BEGIN

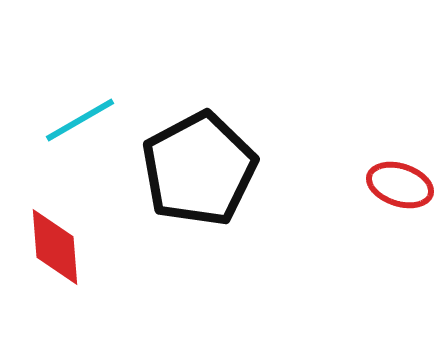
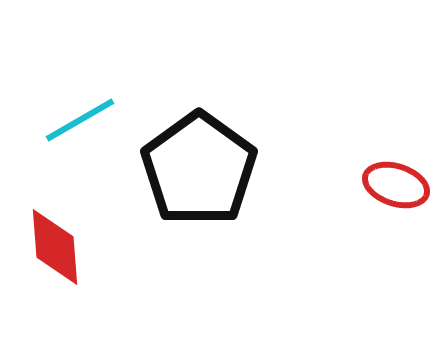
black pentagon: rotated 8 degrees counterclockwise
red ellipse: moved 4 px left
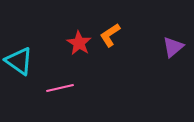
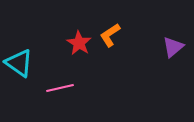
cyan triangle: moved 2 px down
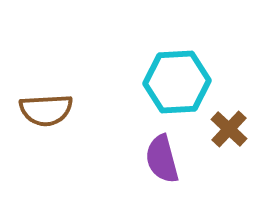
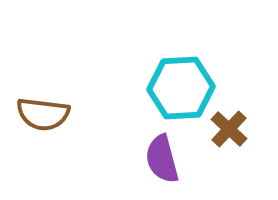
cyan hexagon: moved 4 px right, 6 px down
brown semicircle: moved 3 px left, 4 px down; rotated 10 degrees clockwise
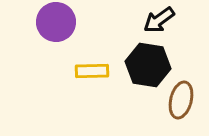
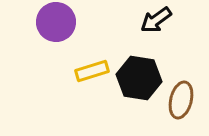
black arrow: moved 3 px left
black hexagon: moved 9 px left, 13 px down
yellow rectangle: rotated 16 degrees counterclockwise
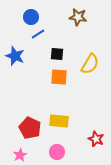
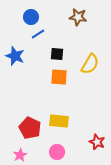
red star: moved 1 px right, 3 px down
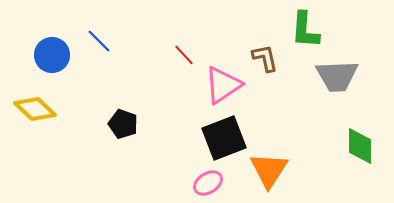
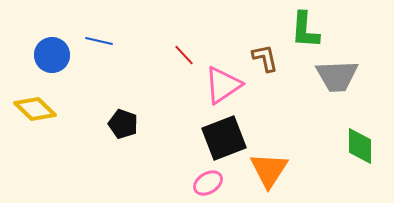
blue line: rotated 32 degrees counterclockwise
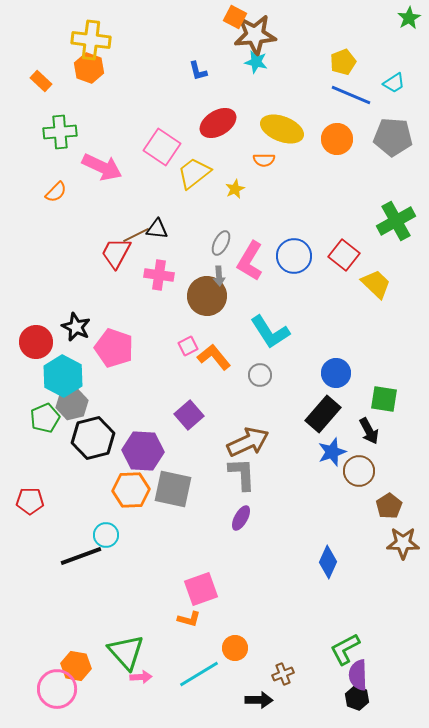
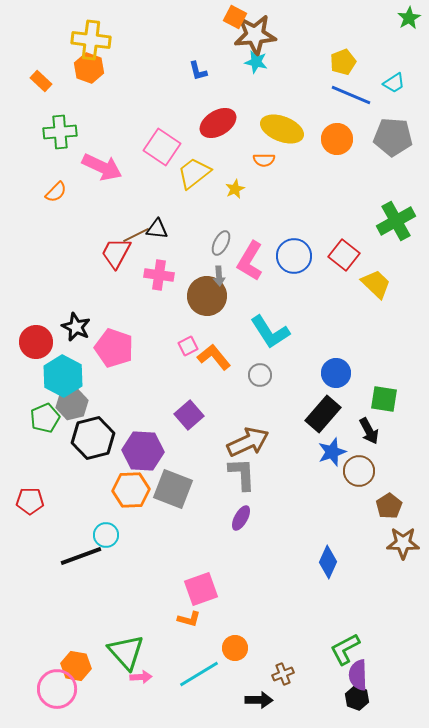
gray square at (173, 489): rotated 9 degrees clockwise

END

Task requirements: From the records above, return each line where "cyan" occurs.

Answer to this task:
cyan triangle: moved 2 px down
cyan hexagon: moved 4 px right, 6 px down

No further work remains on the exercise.